**WORK ITEM:** What is needed is an exact copy of the data below, pictures excluded.

**DATA TO USE:**
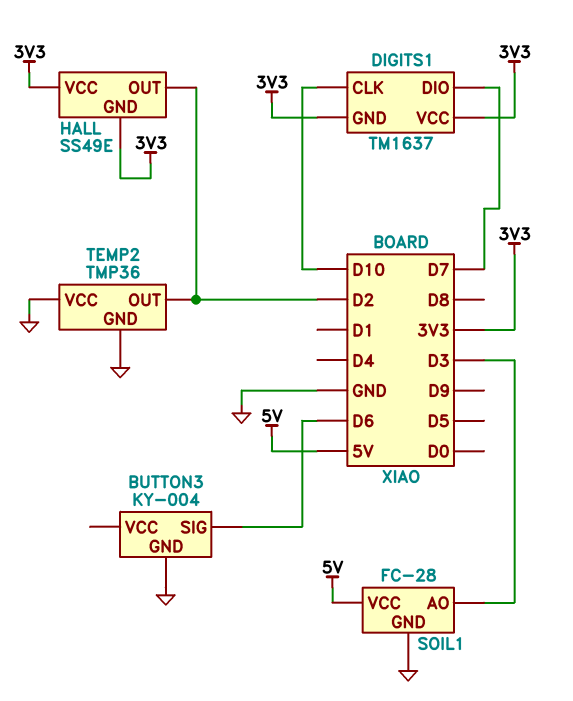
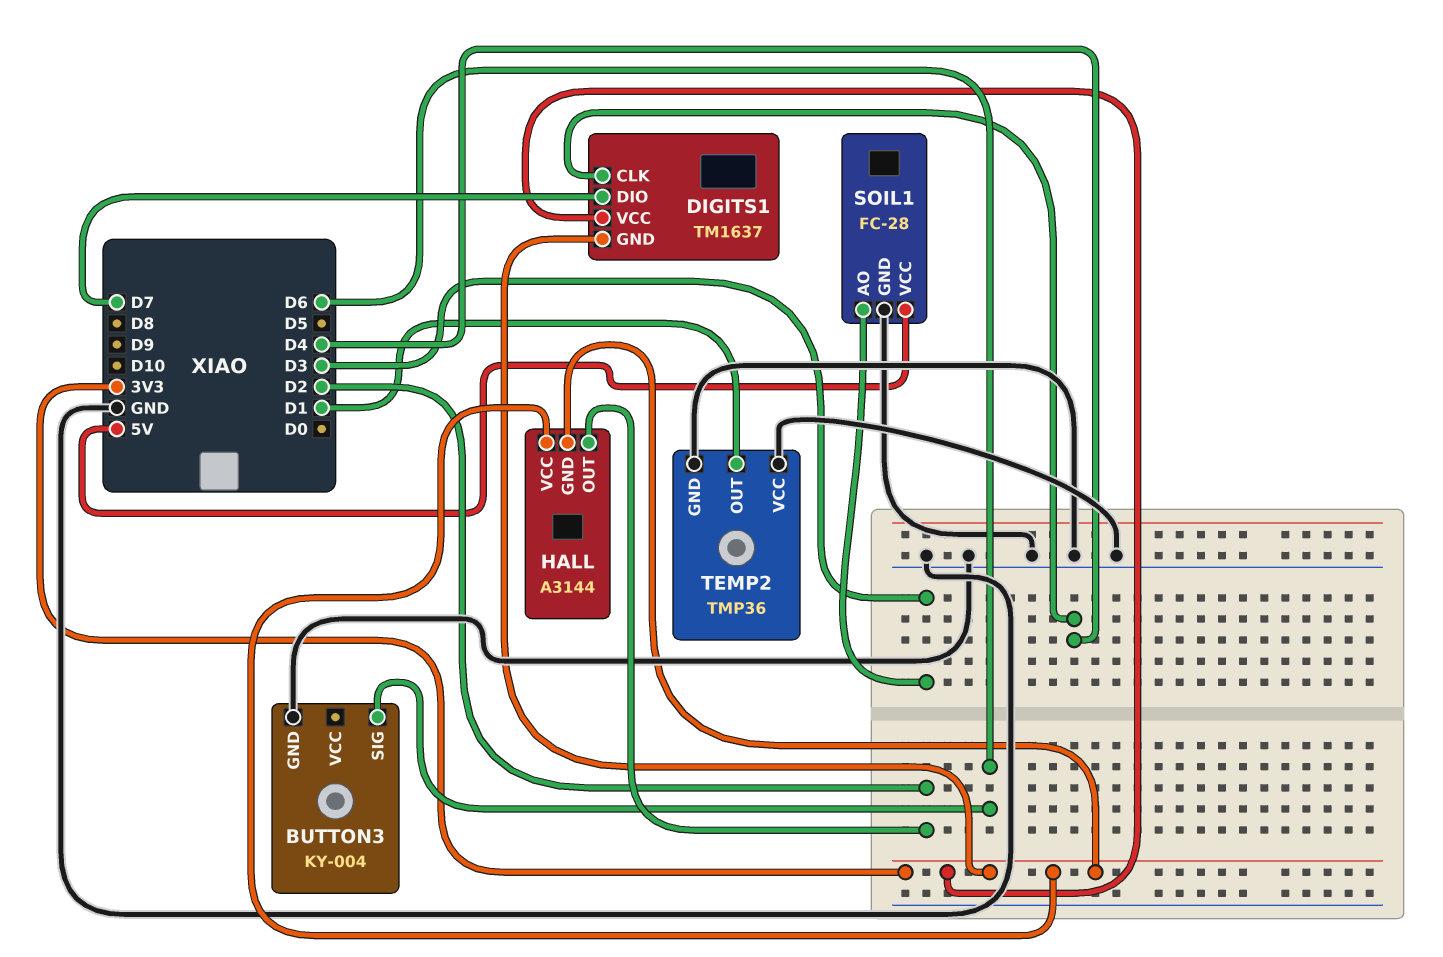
DIGITS1 pin CLK: D10 -> D4
HALL: SS49E -> A3144
TEMP2 pin OUT: D2 -> D1

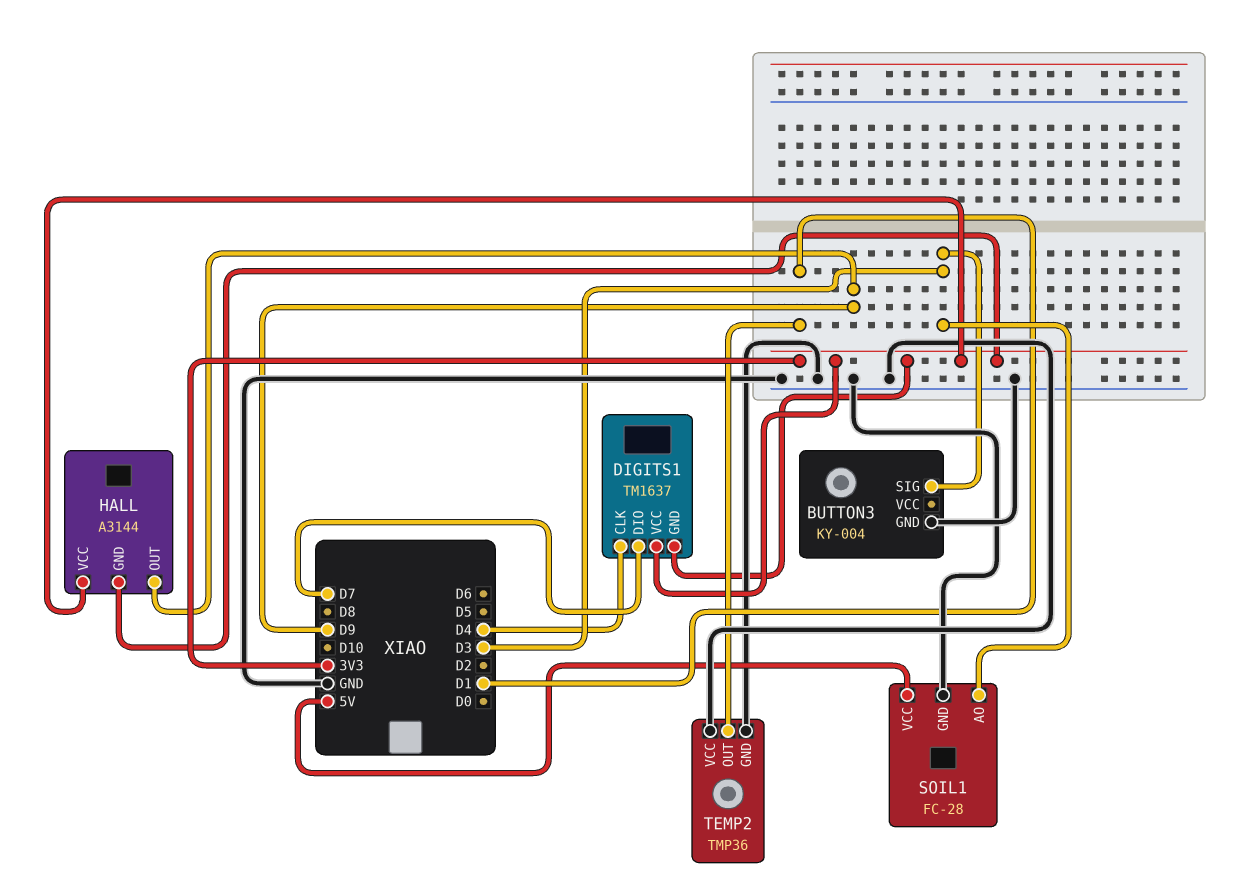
BUTTON3 pin SIG: D6 -> D3
HALL pin OUT: D2 -> D9

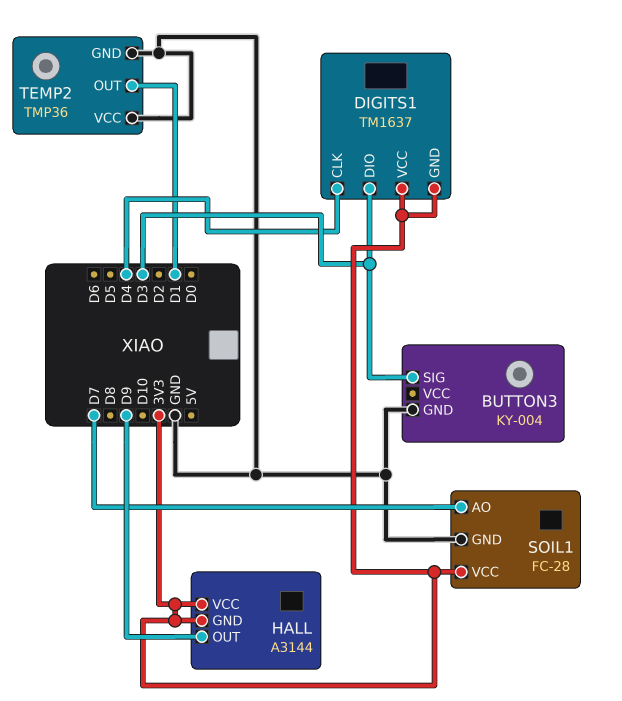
DIGITS1 pin DIO: D7 -> D3
SOIL1 pin AO: D3 -> D7
SOIL1 pin VCC: 5V -> 3V3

**OUTPUT OF THE EXERCISE:**
DIGITS1 pin CLK: D10 -> D4
HALL: SS49E -> A3144
TEMP2 pin OUT: D2 -> D1

BUTTON3 pin SIG: D6 -> D3
HALL pin OUT: D2 -> D9

DIGITS1 pin DIO: D7 -> D3
SOIL1 pin AO: D3 -> D7
SOIL1 pin VCC: 5V -> 3V3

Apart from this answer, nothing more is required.